▶ [TASK TO COMPLETE] Only the lines from the one with "C1: none -> 150nF (3V3, GND)" through the last belong in the output; print them exactly as given below.

### PROVIDED RECORDS

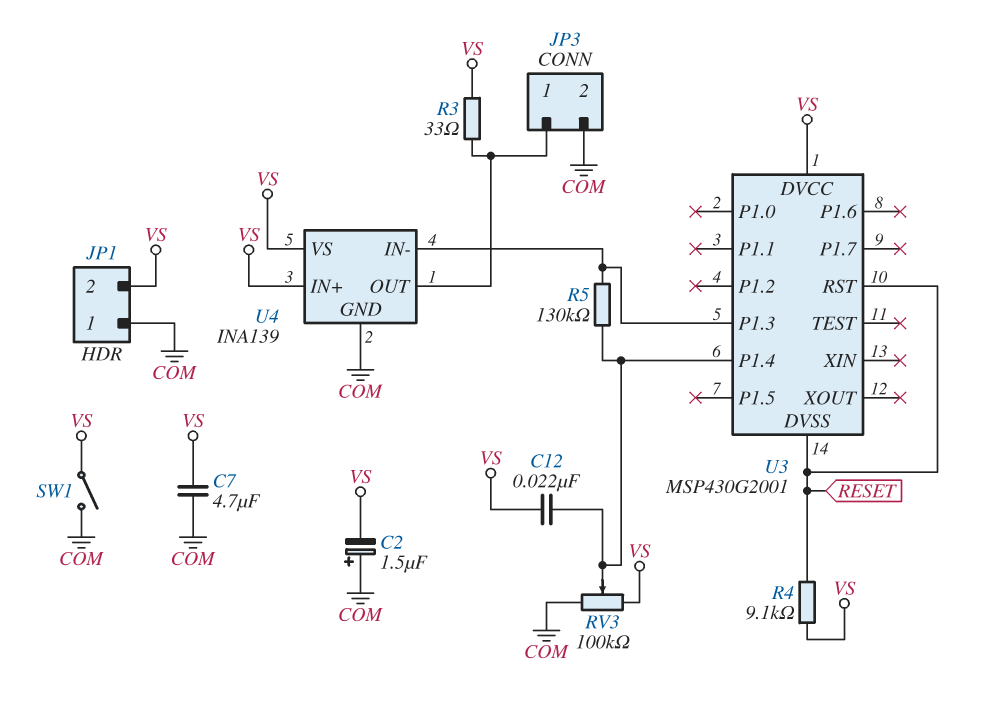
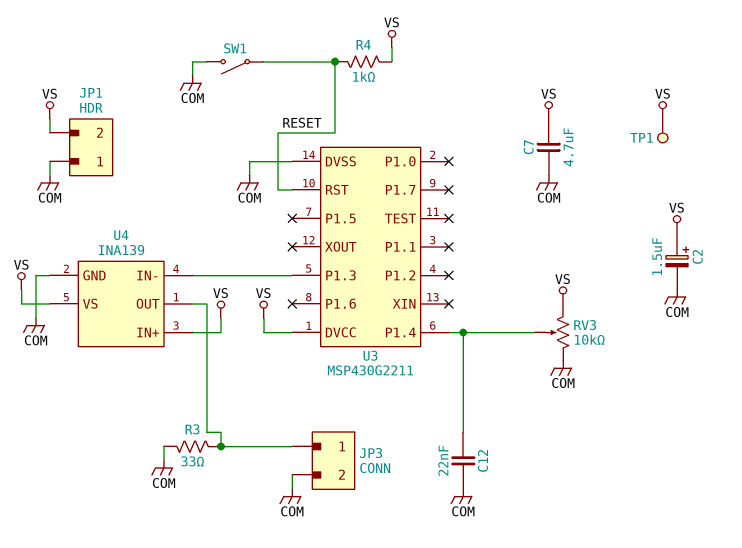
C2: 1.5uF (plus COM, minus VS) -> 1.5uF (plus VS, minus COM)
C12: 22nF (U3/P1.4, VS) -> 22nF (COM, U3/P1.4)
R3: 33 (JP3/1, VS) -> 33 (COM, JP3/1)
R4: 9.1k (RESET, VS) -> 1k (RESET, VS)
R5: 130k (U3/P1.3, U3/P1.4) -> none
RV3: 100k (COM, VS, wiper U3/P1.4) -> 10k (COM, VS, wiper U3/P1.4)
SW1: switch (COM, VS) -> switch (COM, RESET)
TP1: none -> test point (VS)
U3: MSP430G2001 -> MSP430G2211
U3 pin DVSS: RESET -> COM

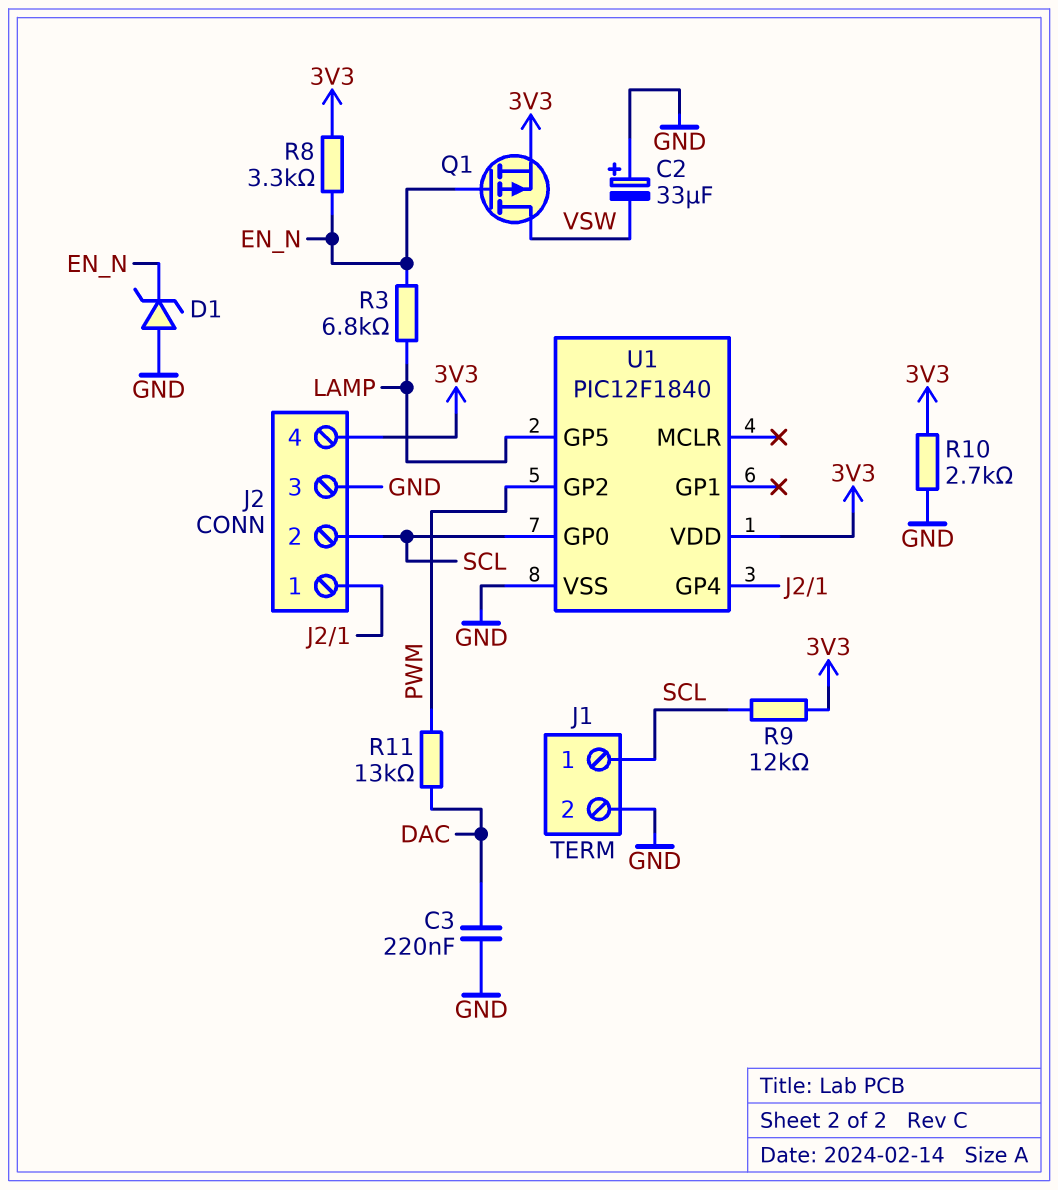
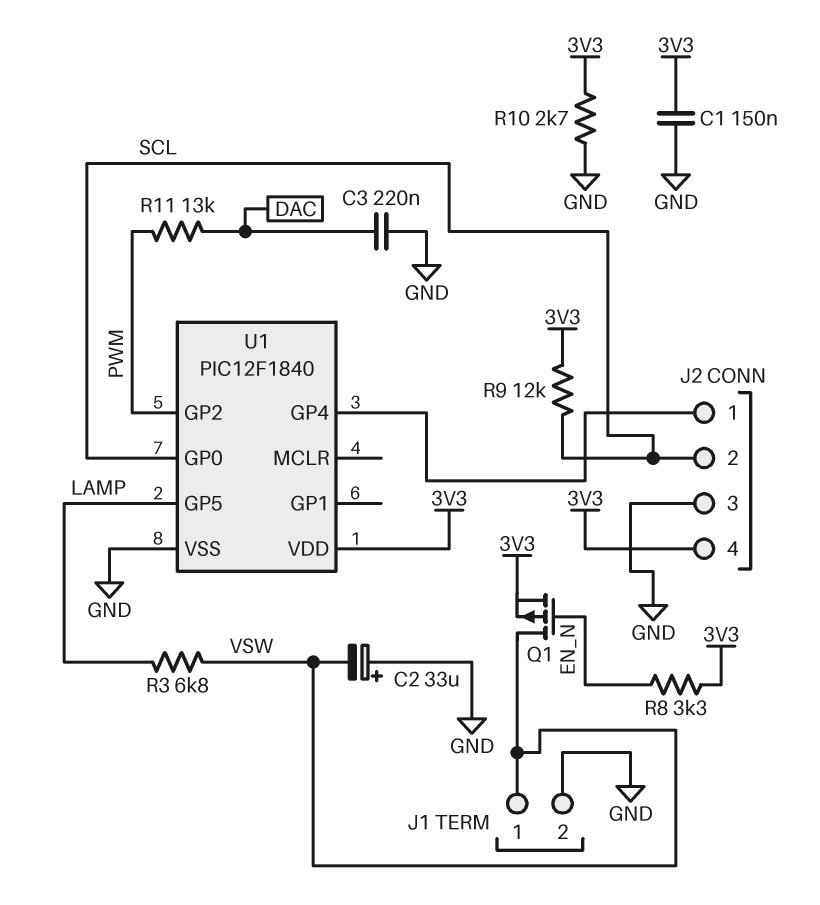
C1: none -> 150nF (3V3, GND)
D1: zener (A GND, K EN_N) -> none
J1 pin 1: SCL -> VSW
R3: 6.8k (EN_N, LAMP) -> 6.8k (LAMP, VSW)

######

▶ [REPLY TO THE TASK]
C1: none -> 150nF (3V3, GND)
D1: zener (A GND, K EN_N) -> none
J1 pin 1: SCL -> VSW
R3: 6.8k (EN_N, LAMP) -> 6.8k (LAMP, VSW)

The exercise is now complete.